---------- SOURCE DATA

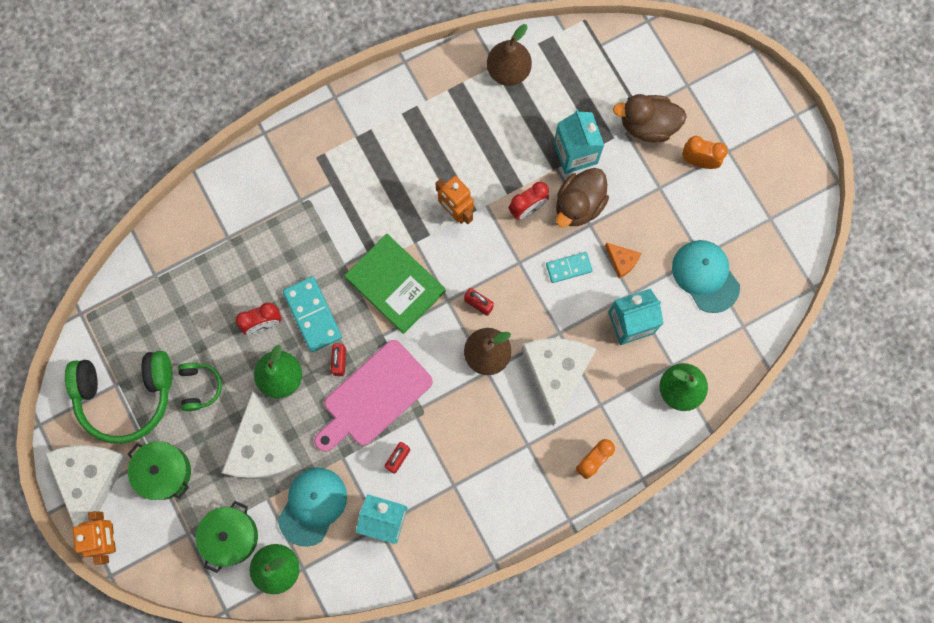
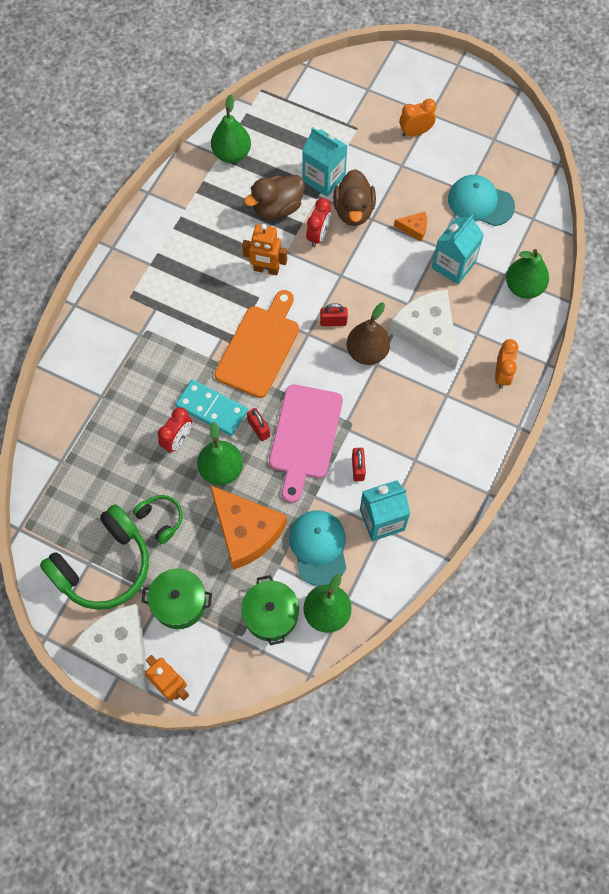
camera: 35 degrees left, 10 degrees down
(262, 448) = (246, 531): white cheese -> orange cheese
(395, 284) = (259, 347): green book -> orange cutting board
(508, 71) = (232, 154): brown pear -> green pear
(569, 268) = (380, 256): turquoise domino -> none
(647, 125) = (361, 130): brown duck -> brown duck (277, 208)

--------------------

* **TASK**: Nothing but lines that contain "brown" should appear in the answer. Copy each from the records.

* **OUTPUT OF THE EXERCISE**:
(508, 71) = (232, 154): brown pear -> green pear
(647, 125) = (361, 130): brown duck -> brown duck (277, 208)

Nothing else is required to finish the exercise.